» **Task brief**: The lines from the one containing "R4: 10k (SIG7, VCC) -> 8.2k (SIG7, VCC)" to the end of the entries, both included, are what you need to transcribe exactly, without pictures and without anything else.
════════════════════
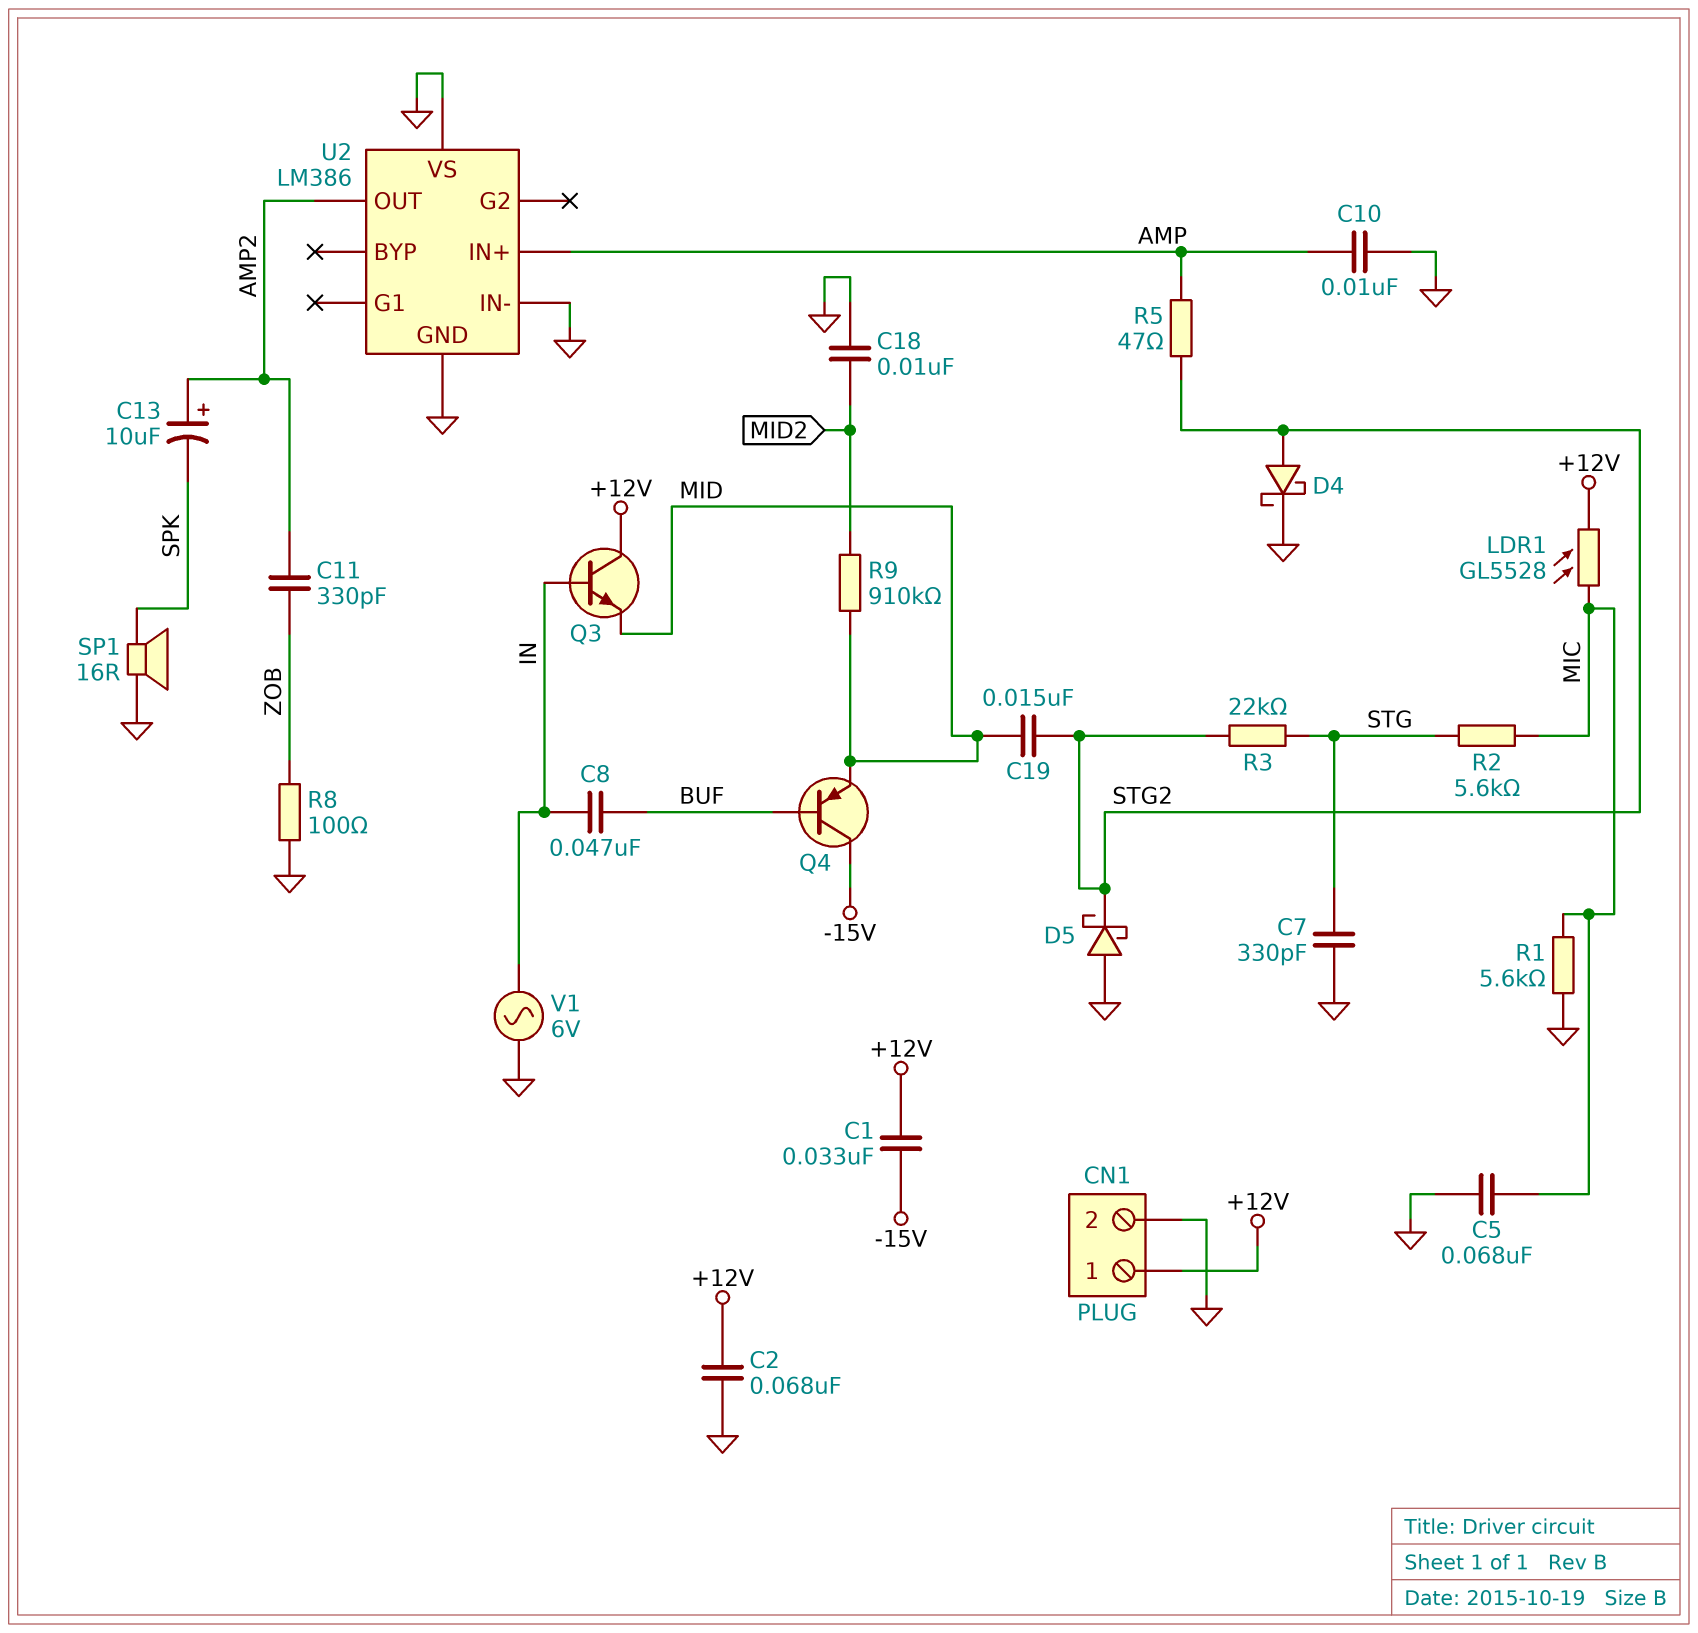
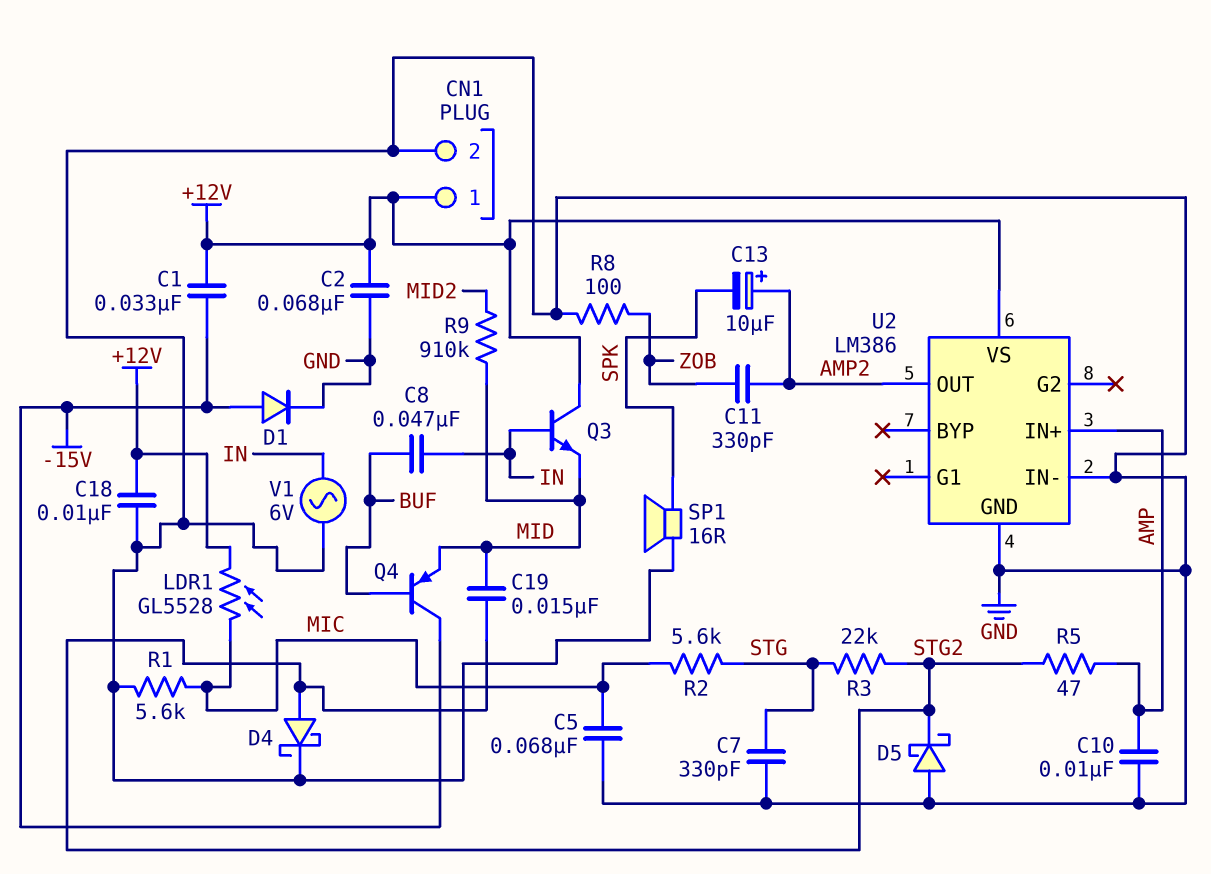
C18: 10nF (GND, MID2) -> 10nF (+12V, GND)
D1: none -> diode (A -15V, K GND)
U2 pin VS: GND -> +12V

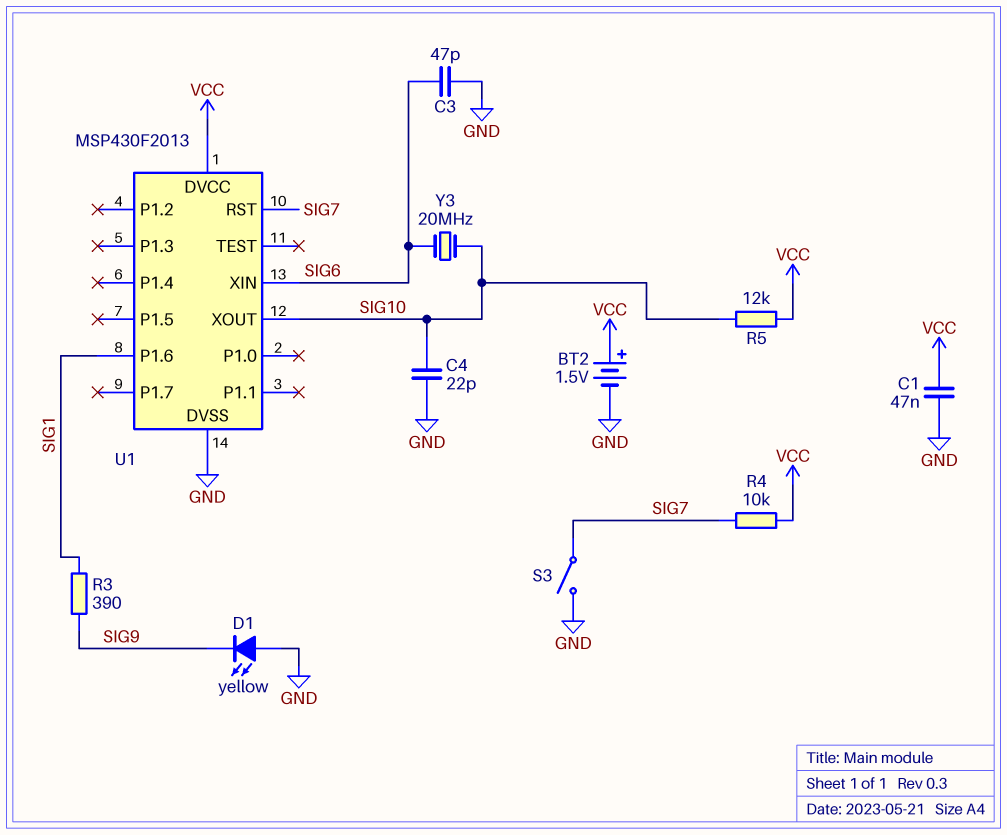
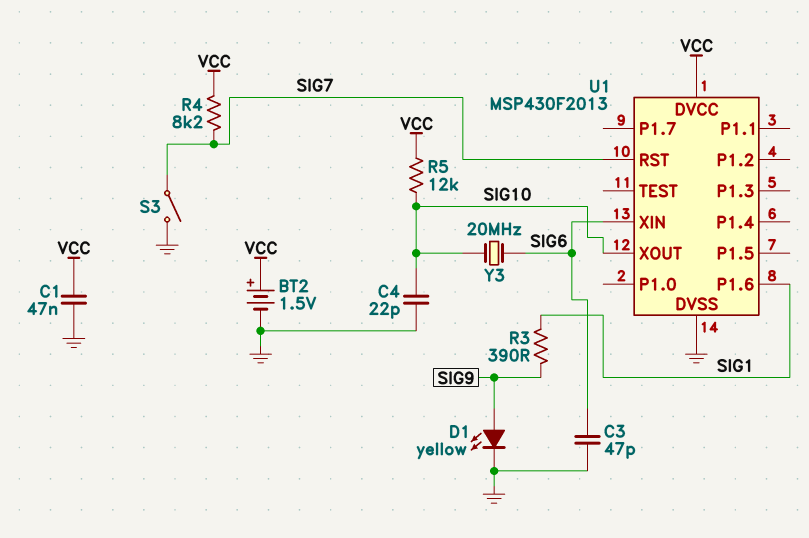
D1: LED yellow (A GND, K SIG9) -> LED yellow (A SIG9, K GND)
R4: 10k (SIG7, VCC) -> 8.2k (SIG7, VCC)

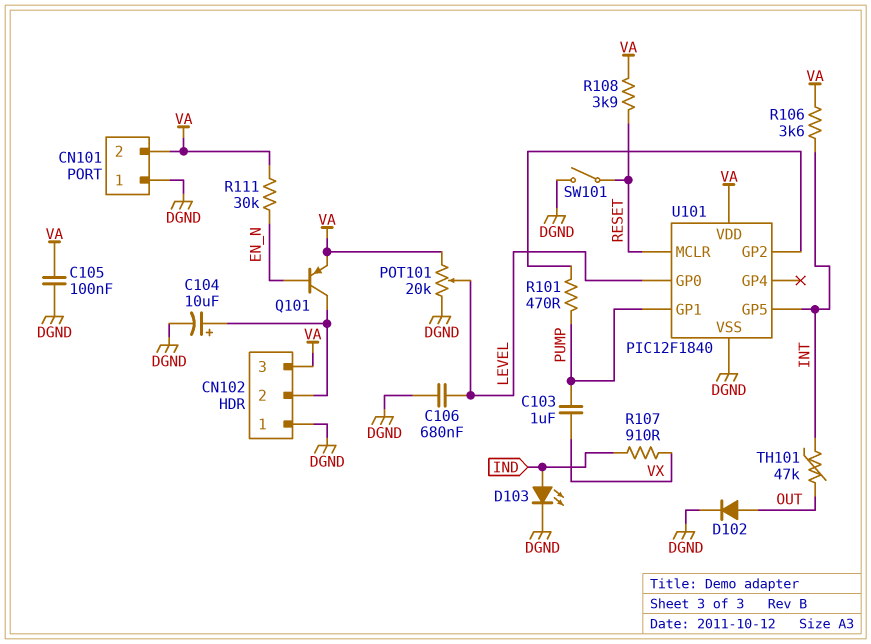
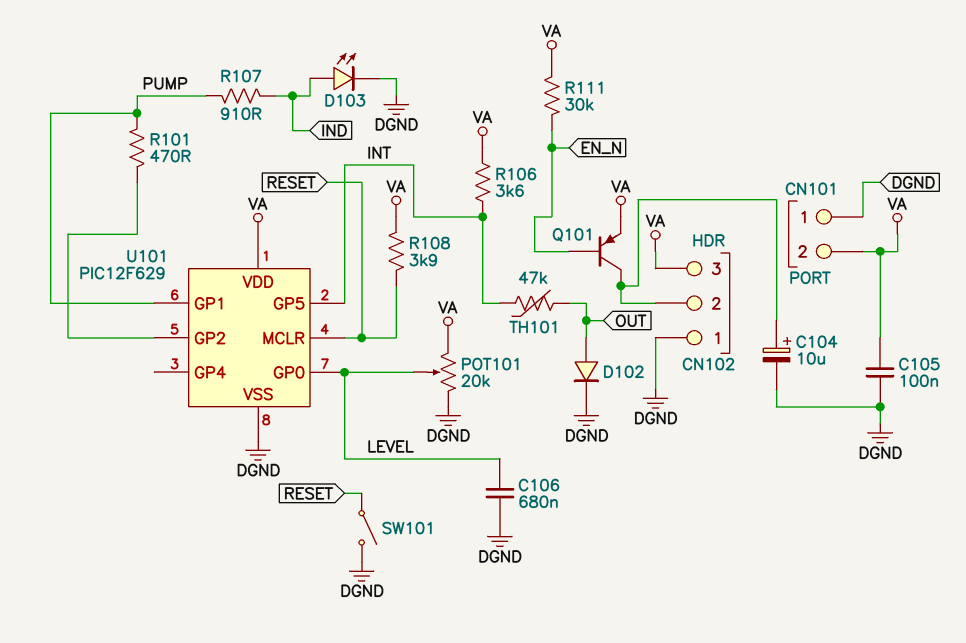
C103: 1uF (PUMP, VX) -> none
R107: 910 (IND, VX) -> 910 (IND, PUMP)
U101: PIC12F1840 -> PIC12F629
════════════════════
» **Exercise solution**:
R4: 10k (SIG7, VCC) -> 8.2k (SIG7, VCC)

C103: 1uF (PUMP, VX) -> none
R107: 910 (IND, VX) -> 910 (IND, PUMP)
U101: PIC12F1840 -> PIC12F629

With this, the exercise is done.